**Problem to solve**
An exact copy of the data is required; the images should not appear in it.
[Input data]
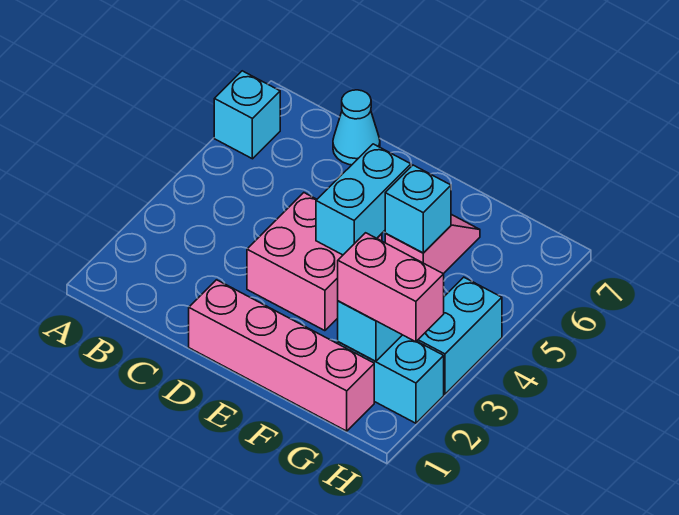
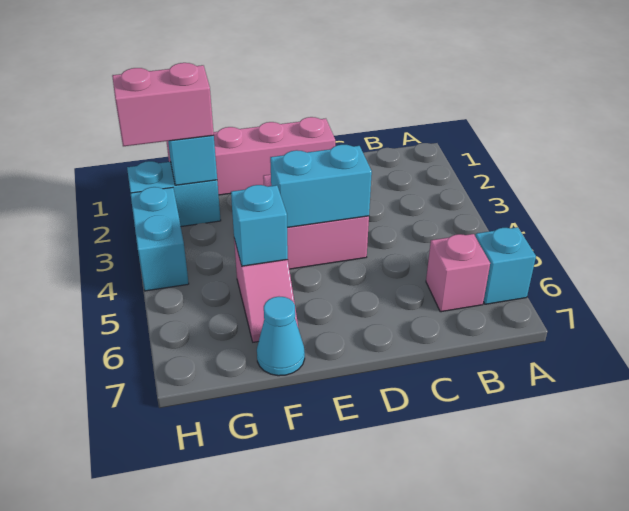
none -> pink brick B6 level 1
cyan cone C7 level 1 -> cyan cone F7 level 1
cyan brick E4:E5 level 2 -> cyan brick D4:E4 level 2

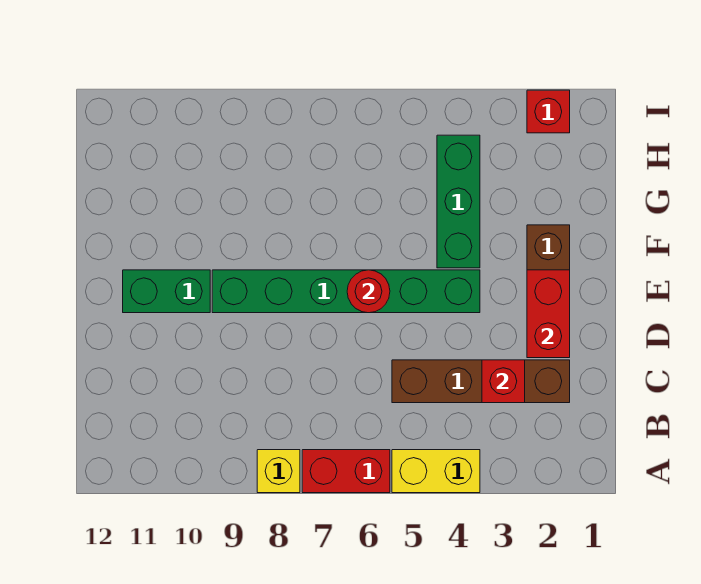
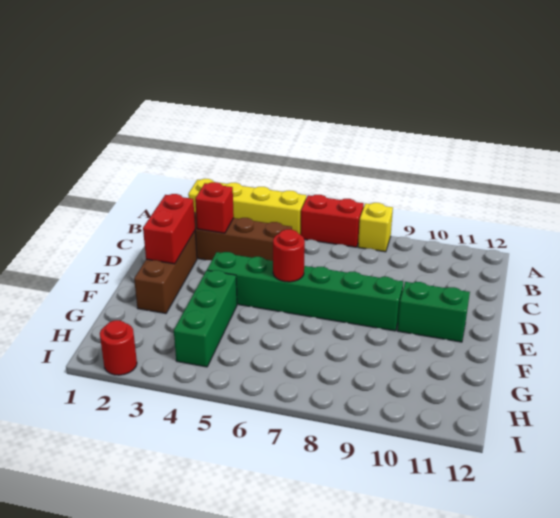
yellow brick A4:A5 level 1 -> yellow brick A2:A5 level 1
red brick I2 level 1 -> red round brick I2 level 1

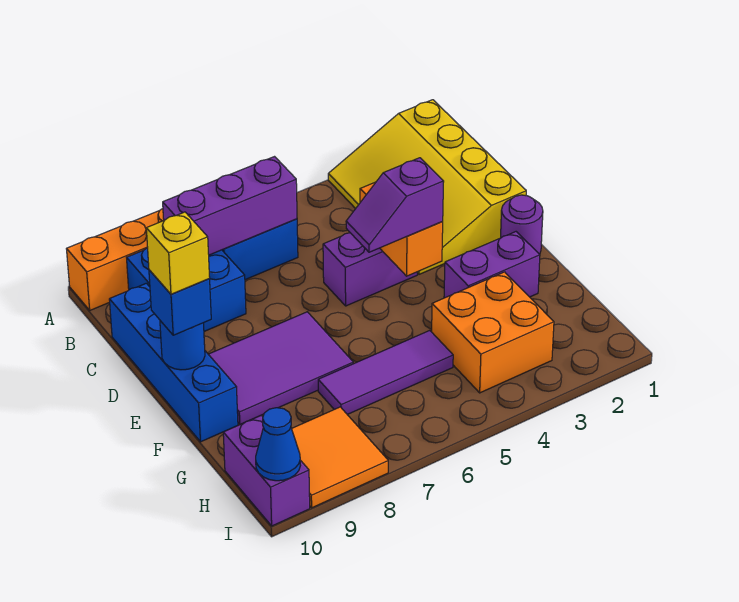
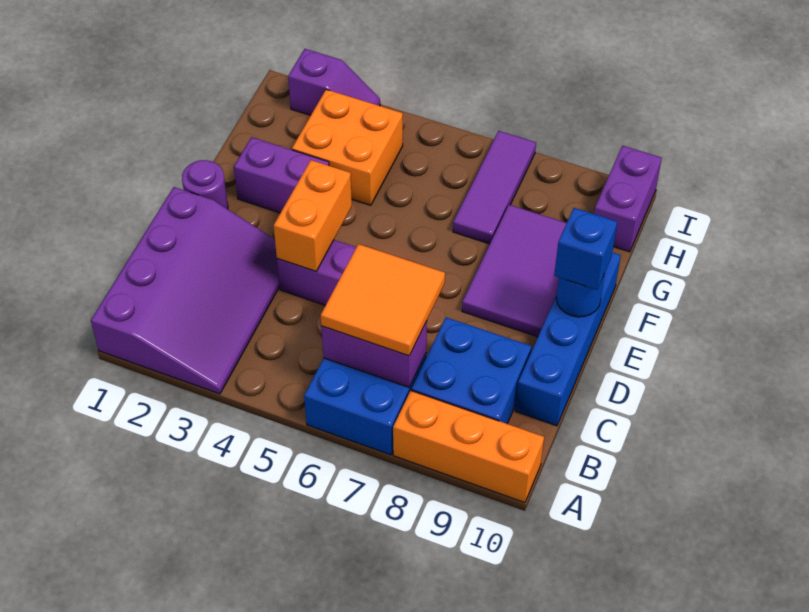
yellow slope A1:D3 level 1 top 1 -> purple slope A1:D3 level 1 top 1
purple brick B6:B8 level 2 -> purple brick B6:B7 level 2
purple slope E4:E5 level 3 top 4 -> purple slope I2:I3 level 1 top 2
purple tile E7:F9 level 1 -> purple tile E8:G9 level 1
yellow brick E10 level 4 -> none
purple tile G5:G7 level 1 -> purple tile G7:I7 level 1
orange tile H8:I9 level 1 -> orange tile B6:C7 level 3
blue cone I10 level 2 -> none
[/Input data]
**Result**
none -> pink brick B6 level 1
cyan cone C7 level 1 -> cyan cone F7 level 1
cyan brick E4:E5 level 2 -> cyan brick D4:E4 level 2

yellow brick A4:A5 level 1 -> yellow brick A2:A5 level 1
red brick I2 level 1 -> red round brick I2 level 1

yellow slope A1:D3 level 1 top 1 -> purple slope A1:D3 level 1 top 1
purple brick B6:B8 level 2 -> purple brick B6:B7 level 2
purple slope E4:E5 level 3 top 4 -> purple slope I2:I3 level 1 top 2
purple tile E7:F9 level 1 -> purple tile E8:G9 level 1
yellow brick E10 level 4 -> none
purple tile G5:G7 level 1 -> purple tile G7:I7 level 1
orange tile H8:I9 level 1 -> orange tile B6:C7 level 3
blue cone I10 level 2 -> none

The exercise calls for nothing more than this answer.